**EXTRACTED ENTRIES**
- Opening Delimiter -
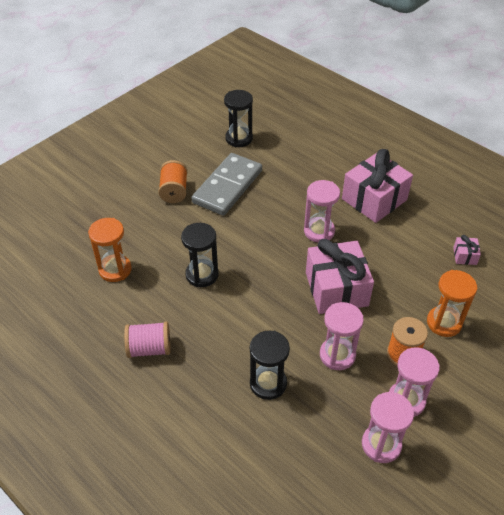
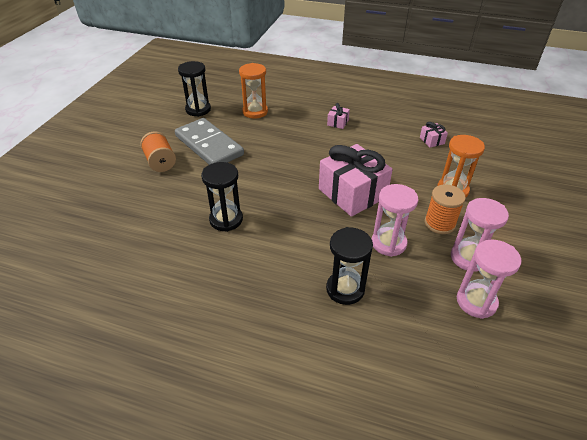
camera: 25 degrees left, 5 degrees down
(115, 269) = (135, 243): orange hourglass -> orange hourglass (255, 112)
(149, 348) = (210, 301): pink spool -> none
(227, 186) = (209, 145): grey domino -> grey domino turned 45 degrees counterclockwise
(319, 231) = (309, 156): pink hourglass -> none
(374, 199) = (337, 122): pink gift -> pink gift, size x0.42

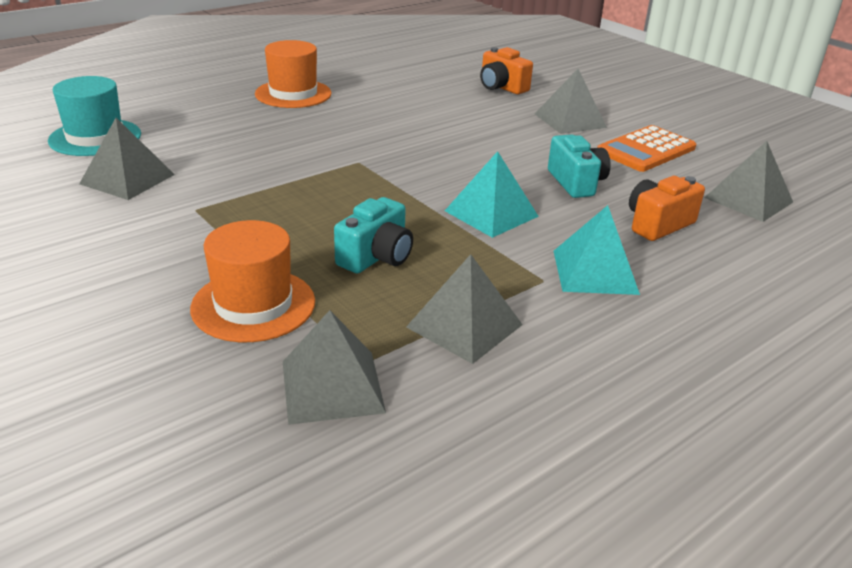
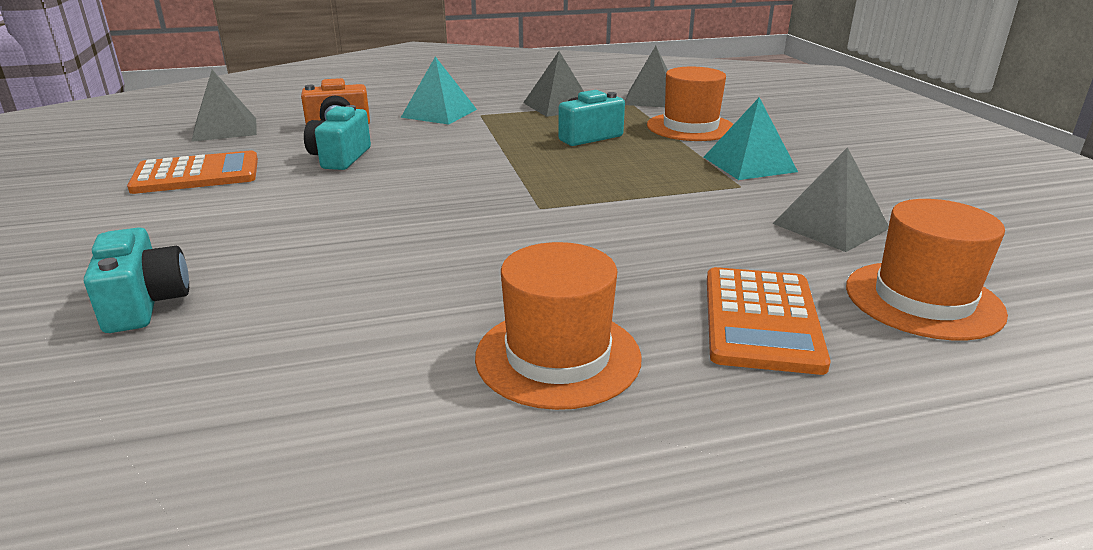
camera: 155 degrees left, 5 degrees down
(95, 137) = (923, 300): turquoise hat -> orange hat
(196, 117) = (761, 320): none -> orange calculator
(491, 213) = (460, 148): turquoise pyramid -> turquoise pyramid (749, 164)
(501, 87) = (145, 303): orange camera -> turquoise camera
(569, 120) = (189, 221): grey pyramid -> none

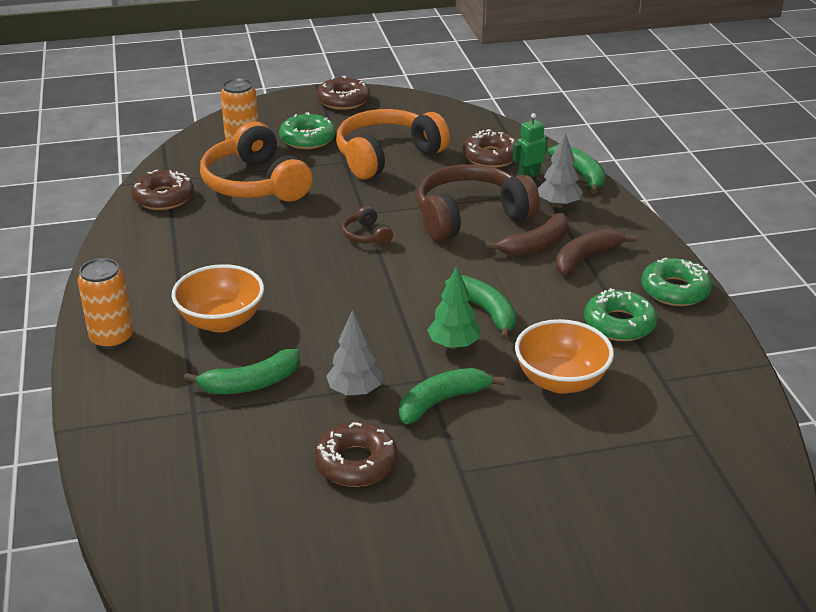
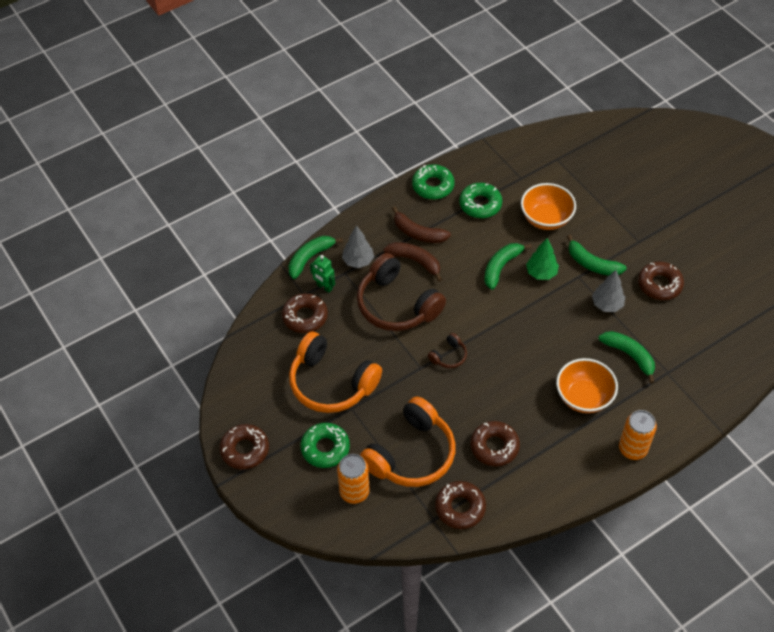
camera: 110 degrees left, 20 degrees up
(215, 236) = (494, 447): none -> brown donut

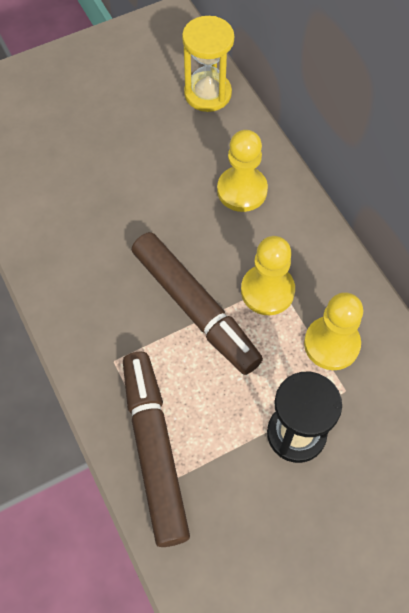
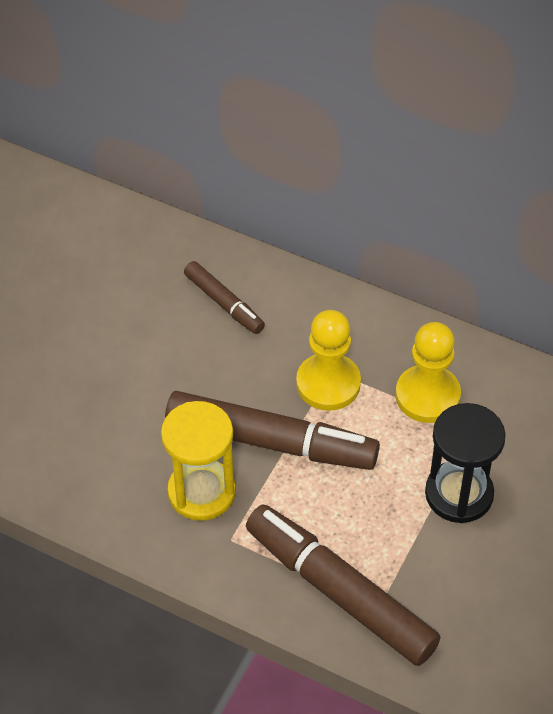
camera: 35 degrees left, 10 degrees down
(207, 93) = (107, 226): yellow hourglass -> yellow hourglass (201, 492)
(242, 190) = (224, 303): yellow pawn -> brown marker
- Closing Delimiter -
**TASK INSTRUCTIONS**
Pull out every line in the material above where "grey" occurs.

**TASK RESPONSE**
(227, 186) = (209, 145): grey domino -> grey domino turned 45 degrees counterclockwise
(569, 120) = (189, 221): grey pyramid -> none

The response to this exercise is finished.